§ Task objective:
Count the lines in the rows below that contain the string "Violin", matching case exactly. Give only the number.

§ Records for this task:
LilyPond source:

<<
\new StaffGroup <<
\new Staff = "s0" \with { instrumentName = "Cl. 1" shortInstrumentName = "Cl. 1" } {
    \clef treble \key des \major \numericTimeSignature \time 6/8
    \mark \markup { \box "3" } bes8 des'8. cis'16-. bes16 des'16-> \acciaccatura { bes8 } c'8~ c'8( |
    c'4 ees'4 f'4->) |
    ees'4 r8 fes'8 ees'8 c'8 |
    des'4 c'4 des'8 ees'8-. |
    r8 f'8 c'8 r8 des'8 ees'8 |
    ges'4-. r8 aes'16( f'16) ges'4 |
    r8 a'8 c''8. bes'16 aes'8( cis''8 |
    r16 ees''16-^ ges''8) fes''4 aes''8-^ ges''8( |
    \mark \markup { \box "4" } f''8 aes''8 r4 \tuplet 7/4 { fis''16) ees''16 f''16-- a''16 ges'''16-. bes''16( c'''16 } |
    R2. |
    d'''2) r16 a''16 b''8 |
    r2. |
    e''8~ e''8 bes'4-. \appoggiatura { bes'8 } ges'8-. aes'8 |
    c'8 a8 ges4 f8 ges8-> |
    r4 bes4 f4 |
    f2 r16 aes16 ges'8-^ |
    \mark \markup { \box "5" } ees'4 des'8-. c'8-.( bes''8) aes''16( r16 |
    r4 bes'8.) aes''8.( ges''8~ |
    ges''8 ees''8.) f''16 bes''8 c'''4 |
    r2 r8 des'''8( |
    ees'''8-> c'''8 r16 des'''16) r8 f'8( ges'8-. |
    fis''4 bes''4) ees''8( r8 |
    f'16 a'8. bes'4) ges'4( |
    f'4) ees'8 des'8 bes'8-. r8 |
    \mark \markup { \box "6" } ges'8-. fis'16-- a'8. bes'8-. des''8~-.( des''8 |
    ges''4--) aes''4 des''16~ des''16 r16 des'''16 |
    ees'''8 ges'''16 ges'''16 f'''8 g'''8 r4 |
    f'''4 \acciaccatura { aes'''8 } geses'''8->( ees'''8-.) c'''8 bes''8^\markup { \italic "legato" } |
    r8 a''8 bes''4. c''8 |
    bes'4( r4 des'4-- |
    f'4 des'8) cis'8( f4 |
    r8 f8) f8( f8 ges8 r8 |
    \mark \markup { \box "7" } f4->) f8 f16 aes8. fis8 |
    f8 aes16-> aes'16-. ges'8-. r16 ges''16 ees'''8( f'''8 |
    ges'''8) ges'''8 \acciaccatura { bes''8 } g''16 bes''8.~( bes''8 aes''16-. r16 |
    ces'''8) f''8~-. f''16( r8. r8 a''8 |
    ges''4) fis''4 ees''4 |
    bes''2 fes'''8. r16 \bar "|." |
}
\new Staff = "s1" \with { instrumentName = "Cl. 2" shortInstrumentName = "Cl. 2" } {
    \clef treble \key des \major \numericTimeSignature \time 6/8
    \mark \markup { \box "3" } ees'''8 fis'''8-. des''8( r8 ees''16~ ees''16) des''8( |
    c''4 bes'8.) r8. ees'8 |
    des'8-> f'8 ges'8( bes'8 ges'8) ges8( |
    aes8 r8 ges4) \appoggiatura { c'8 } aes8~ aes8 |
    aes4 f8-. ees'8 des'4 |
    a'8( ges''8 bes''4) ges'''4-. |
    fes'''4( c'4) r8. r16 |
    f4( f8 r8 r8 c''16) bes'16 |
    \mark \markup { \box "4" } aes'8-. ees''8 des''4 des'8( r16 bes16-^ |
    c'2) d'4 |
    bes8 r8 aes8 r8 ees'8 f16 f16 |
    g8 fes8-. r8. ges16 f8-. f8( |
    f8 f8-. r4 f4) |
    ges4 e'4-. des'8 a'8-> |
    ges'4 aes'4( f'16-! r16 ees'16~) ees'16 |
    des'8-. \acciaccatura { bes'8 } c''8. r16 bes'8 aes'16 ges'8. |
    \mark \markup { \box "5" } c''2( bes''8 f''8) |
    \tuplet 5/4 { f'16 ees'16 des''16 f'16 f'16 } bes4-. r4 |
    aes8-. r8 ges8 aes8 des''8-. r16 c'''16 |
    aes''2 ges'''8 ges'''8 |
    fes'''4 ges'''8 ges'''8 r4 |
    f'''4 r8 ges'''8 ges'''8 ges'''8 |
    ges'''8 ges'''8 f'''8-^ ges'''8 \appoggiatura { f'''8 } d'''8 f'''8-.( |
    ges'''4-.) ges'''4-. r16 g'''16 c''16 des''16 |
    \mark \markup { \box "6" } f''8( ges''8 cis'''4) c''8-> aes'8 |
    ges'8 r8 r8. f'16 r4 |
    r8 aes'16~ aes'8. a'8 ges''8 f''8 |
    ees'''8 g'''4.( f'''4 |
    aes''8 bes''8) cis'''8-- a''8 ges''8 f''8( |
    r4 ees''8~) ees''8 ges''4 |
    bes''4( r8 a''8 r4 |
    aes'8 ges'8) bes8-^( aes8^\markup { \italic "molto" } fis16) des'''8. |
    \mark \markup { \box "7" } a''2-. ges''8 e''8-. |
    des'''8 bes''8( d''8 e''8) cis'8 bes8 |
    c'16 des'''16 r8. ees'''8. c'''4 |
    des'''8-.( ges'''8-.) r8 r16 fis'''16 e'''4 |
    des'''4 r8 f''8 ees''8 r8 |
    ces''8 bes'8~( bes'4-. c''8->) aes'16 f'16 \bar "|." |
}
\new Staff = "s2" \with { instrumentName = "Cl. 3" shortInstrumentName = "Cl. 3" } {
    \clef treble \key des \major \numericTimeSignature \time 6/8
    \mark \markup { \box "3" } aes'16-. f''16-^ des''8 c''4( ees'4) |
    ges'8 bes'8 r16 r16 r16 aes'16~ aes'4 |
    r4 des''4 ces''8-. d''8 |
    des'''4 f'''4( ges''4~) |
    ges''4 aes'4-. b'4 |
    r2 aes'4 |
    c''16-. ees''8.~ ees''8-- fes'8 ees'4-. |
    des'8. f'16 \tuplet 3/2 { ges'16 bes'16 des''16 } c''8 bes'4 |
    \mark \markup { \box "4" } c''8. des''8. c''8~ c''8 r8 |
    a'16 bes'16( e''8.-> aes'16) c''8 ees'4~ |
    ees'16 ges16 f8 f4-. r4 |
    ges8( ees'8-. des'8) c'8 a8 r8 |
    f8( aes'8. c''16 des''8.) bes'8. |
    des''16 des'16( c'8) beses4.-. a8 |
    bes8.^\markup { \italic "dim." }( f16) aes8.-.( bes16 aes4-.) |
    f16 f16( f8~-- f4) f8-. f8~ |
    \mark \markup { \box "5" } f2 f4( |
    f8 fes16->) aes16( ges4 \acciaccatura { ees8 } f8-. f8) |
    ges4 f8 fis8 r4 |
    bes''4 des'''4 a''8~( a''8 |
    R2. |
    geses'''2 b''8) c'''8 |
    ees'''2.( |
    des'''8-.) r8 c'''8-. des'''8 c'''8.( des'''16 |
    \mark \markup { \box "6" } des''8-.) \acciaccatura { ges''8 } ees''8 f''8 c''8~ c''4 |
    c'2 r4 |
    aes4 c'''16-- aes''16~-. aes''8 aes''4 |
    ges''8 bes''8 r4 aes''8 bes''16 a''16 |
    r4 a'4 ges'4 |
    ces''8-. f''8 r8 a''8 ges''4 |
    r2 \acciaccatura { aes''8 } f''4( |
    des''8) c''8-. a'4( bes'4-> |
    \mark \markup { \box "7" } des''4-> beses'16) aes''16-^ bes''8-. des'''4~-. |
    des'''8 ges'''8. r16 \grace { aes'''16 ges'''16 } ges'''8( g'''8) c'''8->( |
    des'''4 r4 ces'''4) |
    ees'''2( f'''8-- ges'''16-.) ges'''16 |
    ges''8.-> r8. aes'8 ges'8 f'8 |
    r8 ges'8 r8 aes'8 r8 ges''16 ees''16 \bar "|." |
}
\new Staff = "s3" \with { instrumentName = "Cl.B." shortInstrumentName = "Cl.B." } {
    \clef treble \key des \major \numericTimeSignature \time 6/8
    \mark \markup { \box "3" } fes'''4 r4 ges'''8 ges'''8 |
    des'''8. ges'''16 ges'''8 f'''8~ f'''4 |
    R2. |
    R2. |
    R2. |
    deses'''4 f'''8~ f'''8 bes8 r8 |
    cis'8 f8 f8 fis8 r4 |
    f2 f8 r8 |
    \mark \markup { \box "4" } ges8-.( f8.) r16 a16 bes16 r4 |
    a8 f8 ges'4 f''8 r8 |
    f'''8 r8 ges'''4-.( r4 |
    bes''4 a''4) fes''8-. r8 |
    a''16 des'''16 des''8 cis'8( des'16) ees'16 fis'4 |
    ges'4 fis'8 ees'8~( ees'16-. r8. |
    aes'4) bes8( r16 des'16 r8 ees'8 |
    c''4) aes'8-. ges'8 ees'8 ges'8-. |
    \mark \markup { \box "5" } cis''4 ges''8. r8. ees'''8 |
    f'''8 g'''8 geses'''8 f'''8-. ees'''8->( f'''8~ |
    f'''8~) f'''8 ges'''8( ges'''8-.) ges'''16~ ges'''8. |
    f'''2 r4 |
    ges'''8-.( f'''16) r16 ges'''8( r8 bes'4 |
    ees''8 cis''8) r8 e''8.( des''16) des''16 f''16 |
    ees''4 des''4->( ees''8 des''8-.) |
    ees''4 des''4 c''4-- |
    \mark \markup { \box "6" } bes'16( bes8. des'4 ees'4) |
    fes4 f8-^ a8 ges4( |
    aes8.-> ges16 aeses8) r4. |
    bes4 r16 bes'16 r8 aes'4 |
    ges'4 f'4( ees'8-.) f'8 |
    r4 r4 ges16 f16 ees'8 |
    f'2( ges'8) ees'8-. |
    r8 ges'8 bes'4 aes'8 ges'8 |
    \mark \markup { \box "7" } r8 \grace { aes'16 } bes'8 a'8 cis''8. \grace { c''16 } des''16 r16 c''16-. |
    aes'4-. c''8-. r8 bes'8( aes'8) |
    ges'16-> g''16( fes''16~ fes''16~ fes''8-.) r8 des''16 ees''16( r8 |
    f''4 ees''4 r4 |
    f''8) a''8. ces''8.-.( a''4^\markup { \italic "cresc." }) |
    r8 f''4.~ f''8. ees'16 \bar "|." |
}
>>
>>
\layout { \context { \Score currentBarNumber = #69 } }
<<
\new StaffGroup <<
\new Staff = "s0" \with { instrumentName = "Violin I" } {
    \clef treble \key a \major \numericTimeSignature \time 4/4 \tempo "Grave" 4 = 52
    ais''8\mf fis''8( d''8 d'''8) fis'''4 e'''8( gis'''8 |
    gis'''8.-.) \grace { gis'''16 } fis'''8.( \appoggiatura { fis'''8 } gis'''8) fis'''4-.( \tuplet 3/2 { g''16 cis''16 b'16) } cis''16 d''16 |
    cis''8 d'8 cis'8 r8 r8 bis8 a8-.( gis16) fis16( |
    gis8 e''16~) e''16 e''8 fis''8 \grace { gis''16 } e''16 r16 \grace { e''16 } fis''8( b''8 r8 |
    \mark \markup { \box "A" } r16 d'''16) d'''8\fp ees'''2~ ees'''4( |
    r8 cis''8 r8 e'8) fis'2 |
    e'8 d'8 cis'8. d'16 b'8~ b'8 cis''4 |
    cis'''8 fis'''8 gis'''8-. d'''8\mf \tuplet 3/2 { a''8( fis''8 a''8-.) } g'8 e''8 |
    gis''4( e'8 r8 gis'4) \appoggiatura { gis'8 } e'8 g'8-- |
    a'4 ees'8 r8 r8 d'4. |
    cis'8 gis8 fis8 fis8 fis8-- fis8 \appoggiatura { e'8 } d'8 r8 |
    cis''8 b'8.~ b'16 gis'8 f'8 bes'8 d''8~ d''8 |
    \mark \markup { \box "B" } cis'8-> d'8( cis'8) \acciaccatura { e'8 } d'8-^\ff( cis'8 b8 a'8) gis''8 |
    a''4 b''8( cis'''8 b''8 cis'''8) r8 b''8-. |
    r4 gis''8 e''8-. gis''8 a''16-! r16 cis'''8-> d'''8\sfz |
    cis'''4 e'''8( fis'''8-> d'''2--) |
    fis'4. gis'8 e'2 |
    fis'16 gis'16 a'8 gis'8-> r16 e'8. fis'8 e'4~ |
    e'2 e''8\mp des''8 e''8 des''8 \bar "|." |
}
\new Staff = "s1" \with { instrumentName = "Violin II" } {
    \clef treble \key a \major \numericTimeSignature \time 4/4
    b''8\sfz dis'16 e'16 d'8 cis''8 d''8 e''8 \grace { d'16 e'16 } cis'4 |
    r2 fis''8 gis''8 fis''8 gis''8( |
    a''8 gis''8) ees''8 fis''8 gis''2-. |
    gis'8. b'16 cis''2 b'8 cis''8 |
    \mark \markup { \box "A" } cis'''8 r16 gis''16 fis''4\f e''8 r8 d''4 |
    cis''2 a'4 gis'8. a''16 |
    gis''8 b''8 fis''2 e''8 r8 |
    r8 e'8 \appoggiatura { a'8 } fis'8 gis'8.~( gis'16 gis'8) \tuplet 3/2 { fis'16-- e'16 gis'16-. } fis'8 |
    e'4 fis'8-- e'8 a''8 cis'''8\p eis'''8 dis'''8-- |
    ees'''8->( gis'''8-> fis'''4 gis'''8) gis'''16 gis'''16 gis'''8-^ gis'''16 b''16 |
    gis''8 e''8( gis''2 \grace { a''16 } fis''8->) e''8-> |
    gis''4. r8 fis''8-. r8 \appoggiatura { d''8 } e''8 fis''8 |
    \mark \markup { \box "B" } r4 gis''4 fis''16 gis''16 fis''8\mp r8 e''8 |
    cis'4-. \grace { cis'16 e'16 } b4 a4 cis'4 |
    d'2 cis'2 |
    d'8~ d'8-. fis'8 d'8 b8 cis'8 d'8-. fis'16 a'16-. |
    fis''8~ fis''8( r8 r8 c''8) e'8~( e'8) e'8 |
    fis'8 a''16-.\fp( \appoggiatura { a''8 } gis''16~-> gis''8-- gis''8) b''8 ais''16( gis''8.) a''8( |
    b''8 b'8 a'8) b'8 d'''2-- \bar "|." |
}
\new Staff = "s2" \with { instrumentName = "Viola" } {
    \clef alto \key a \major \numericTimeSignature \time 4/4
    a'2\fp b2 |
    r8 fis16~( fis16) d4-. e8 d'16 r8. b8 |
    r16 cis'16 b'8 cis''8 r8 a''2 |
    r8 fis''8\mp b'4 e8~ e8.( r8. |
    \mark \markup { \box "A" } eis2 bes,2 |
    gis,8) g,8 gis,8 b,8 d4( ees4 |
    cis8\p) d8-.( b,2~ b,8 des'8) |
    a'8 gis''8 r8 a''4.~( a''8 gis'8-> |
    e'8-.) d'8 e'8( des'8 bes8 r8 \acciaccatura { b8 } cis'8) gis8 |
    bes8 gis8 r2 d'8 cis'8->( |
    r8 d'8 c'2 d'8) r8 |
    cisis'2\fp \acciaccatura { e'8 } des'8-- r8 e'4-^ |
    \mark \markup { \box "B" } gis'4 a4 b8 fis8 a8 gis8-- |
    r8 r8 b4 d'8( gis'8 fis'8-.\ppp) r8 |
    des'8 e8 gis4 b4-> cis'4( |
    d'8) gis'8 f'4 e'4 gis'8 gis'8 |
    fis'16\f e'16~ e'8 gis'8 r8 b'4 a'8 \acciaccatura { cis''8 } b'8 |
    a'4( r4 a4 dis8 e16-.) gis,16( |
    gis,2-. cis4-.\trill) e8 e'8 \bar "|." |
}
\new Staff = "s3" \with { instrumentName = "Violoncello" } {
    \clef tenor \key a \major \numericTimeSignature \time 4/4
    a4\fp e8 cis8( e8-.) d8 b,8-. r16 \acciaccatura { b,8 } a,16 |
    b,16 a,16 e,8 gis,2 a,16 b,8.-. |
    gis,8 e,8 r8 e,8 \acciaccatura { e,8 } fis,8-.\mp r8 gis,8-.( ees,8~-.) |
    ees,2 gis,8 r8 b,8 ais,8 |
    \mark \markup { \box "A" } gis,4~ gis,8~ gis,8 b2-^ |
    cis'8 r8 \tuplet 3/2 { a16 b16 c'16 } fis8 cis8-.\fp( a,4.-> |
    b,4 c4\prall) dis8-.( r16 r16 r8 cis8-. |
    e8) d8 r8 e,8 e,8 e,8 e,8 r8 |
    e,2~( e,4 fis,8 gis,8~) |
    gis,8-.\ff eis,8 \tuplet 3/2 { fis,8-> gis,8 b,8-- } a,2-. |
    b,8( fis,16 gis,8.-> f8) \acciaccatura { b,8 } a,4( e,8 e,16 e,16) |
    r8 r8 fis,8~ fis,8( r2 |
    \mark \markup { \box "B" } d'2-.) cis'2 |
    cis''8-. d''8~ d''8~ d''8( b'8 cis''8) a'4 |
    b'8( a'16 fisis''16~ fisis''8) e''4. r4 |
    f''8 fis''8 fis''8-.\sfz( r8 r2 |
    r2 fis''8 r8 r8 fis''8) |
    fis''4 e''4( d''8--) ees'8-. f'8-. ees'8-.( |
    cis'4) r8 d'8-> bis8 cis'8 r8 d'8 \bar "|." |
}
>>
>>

§ Written solution:
2